**Work request**
Transcribe exactly the line that contains "black cross: (157, 65) -> (144, 64), moved" and each line that comes after it in the material, the last line included, and nothing more.

**Data under study**
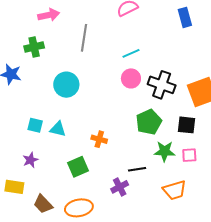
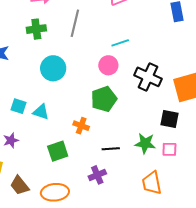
green cross: (34, 47) -> (36, 29), moved
pink circle: (131, 78) -> (108, 65), moved
green pentagon: (149, 122) -> (104, 99), moved
black line: (137, 169) -> (111, 149), moved
orange trapezoid: (175, 190) -> (152, 183), turned 90

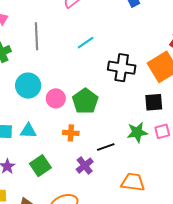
pink circle: (108, 65) -> (56, 98), moved
green square: (58, 151) -> (40, 166), moved
purple cross: (97, 175) -> (85, 166), moved
orange trapezoid: (152, 183) -> (133, 182), moved, turned 125

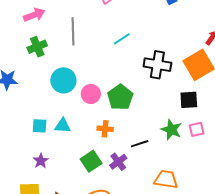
green star: (137, 132) -> (171, 130), turned 30
green square: (40, 166) -> (91, 161), moved

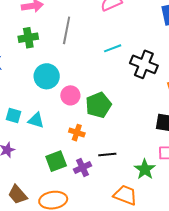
black cross: (157, 65) -> (144, 64), moved
green star: (171, 130) -> (145, 169), moved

**Your response**
black cross: (157, 65) -> (144, 64), moved
green star: (171, 130) -> (145, 169), moved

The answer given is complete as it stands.